Every entry below should be transcribed exactly; pictures stay out of the copy.

[Structured diff data]

________________________

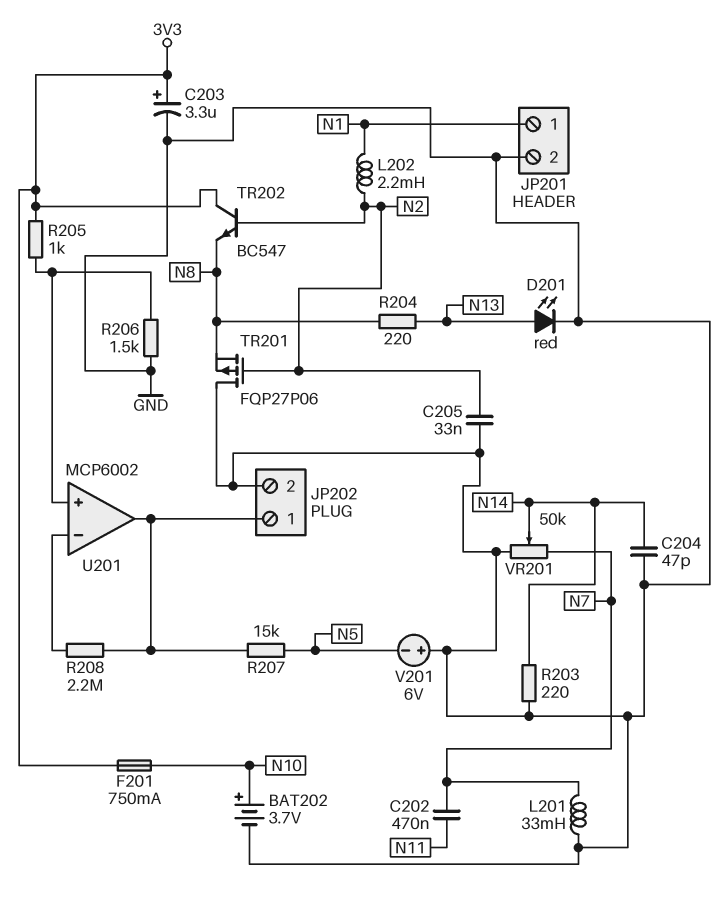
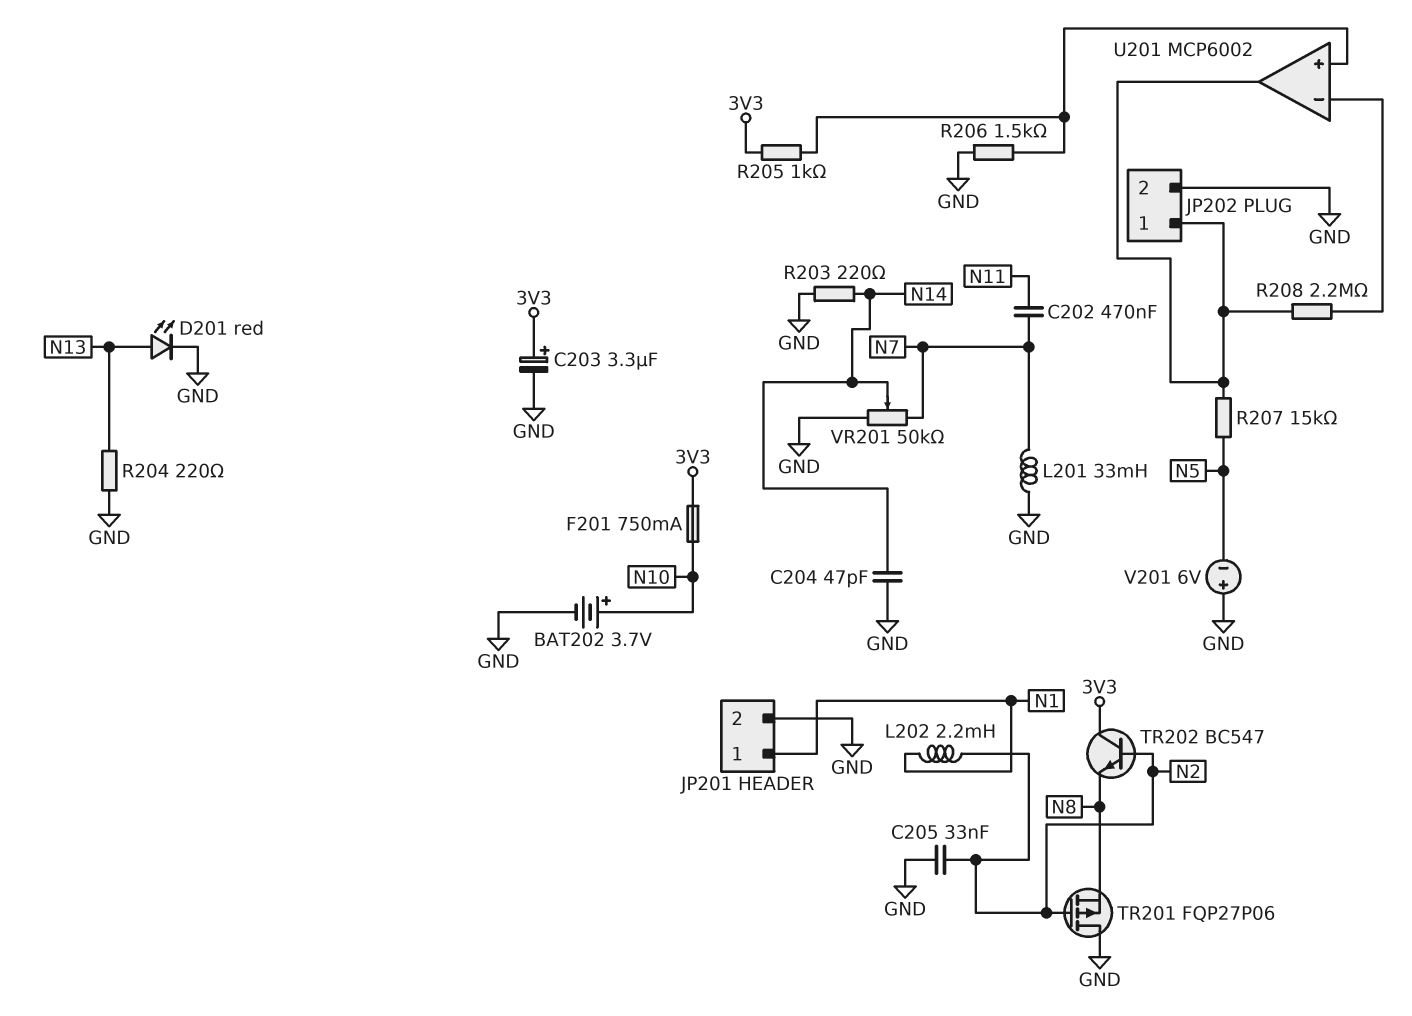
R204: 220 (N8, N13) -> 220 (GND, N13)

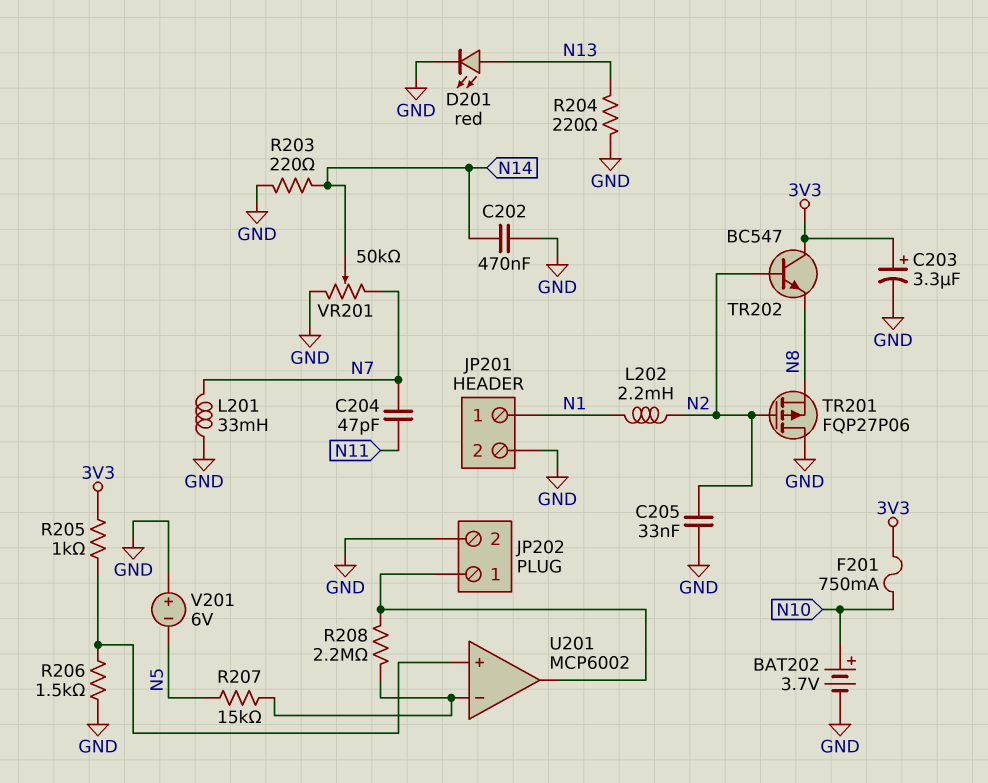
C202: 470nF (N7, N11) -> 470nF (GND, N14)
C204: 47pF (GND, N14) -> 47pF (N7, N11)
R207: 15k (JP202/1, N5) -> 15k (N5, U201/in-)

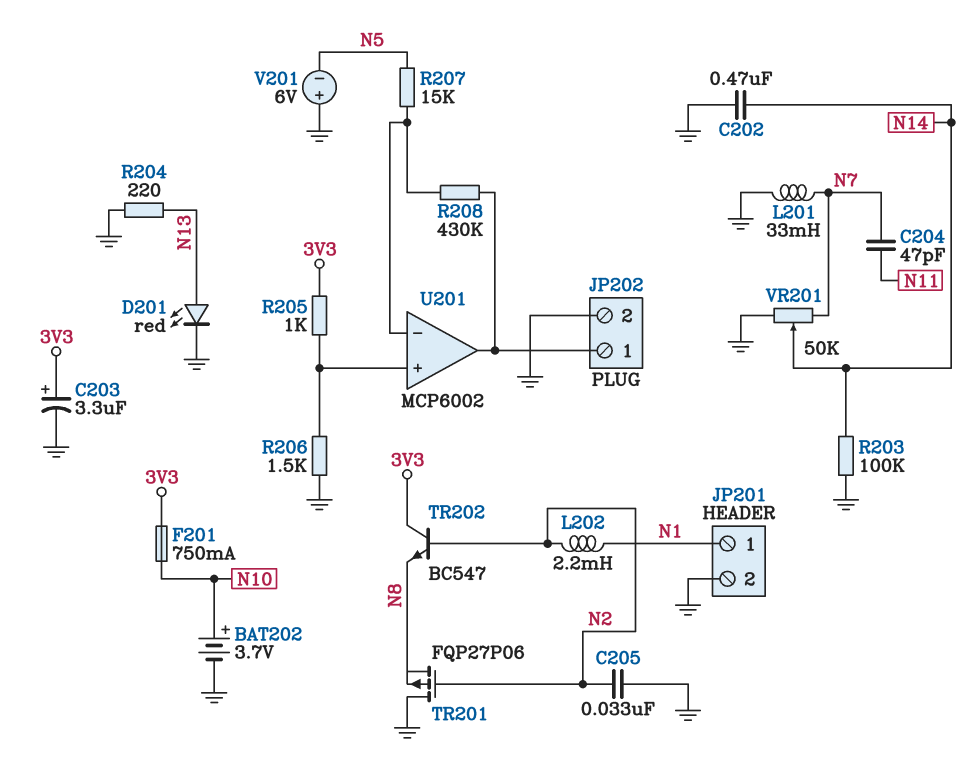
R203: 220 (GND, N14) -> 100k (GND, N14)
R208: 2.2M (JP202/1, U201/in-) -> 430k (JP202/1, U201/in-)

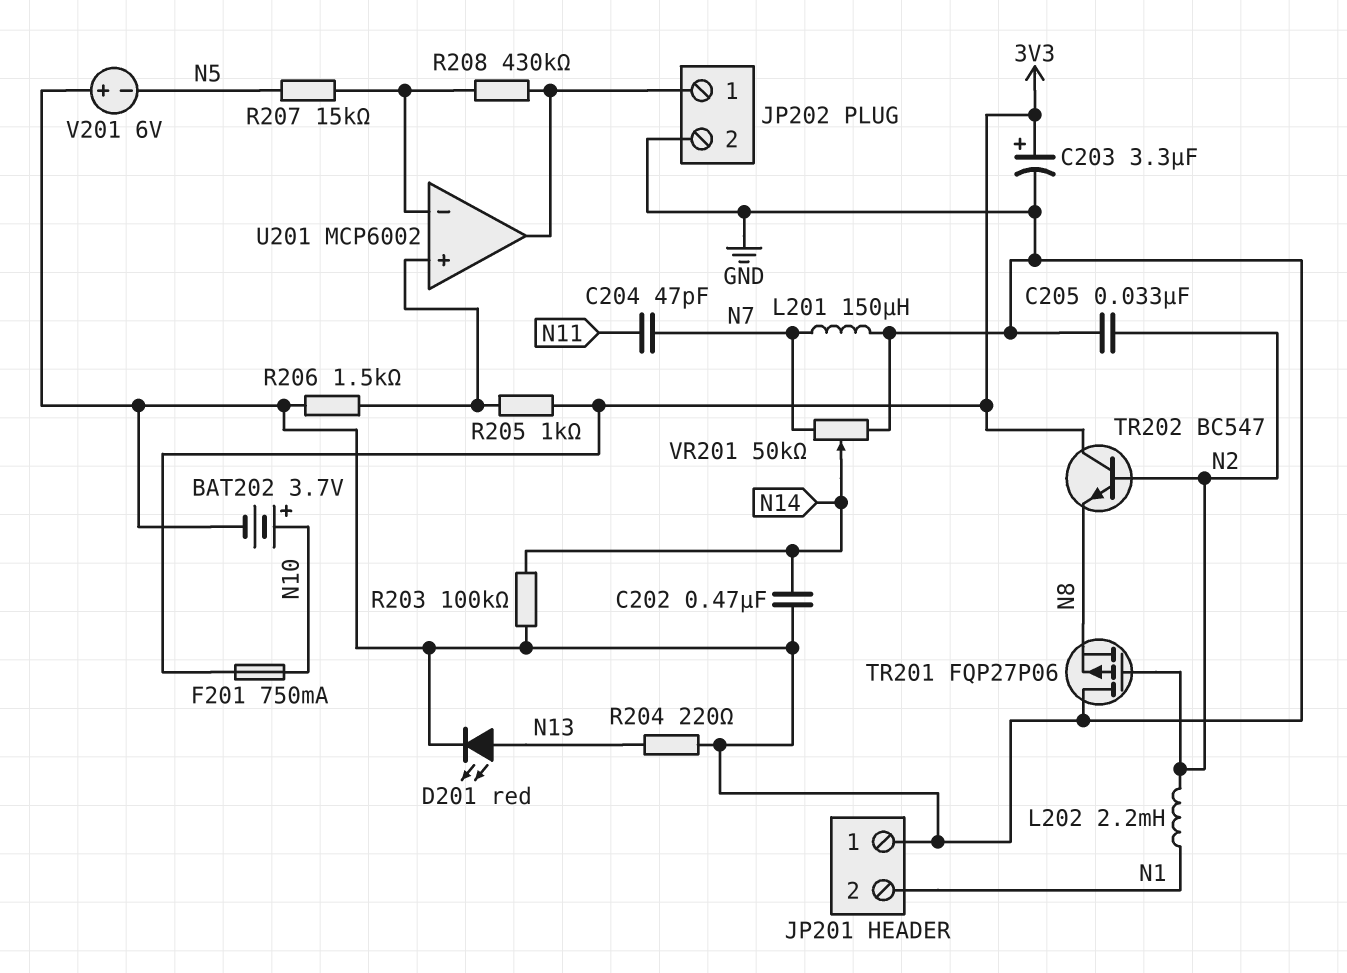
JP201 pin 1: N1 -> GND
JP201 pin 2: GND -> N1
L201: 33mH (GND, N7) -> 150uH (GND, N7)

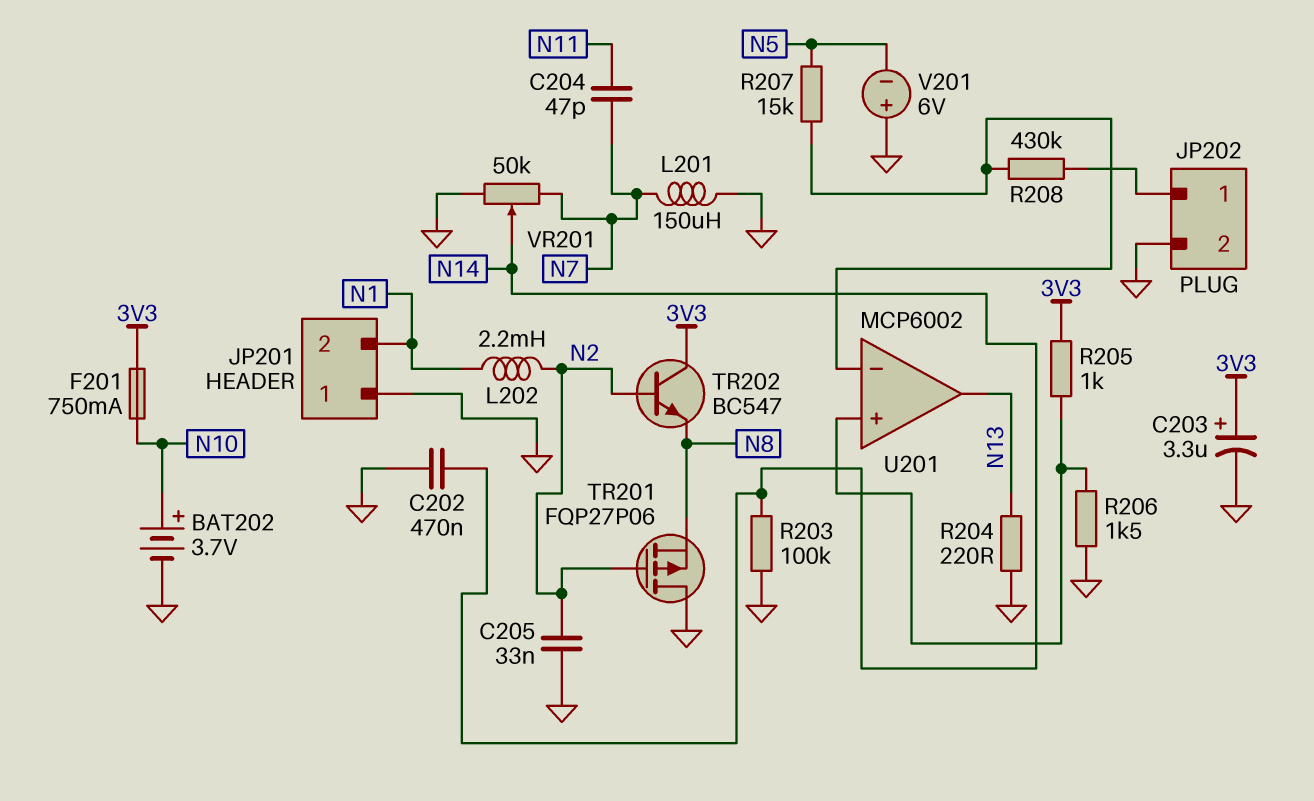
D201: LED red (A N13, K GND) -> none
U201 pin out: JP202/1 -> N13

________________________

▶ _REPLY_
R204: 220 (N8, N13) -> 220 (GND, N13)

C202: 470nF (N7, N11) -> 470nF (GND, N14)
C204: 47pF (GND, N14) -> 47pF (N7, N11)
R207: 15k (JP202/1, N5) -> 15k (N5, U201/in-)

R203: 220 (GND, N14) -> 100k (GND, N14)
R208: 2.2M (JP202/1, U201/in-) -> 430k (JP202/1, U201/in-)

JP201 pin 1: N1 -> GND
JP201 pin 2: GND -> N1
L201: 33mH (GND, N7) -> 150uH (GND, N7)

D201: LED red (A N13, K GND) -> none
U201 pin out: JP202/1 -> N13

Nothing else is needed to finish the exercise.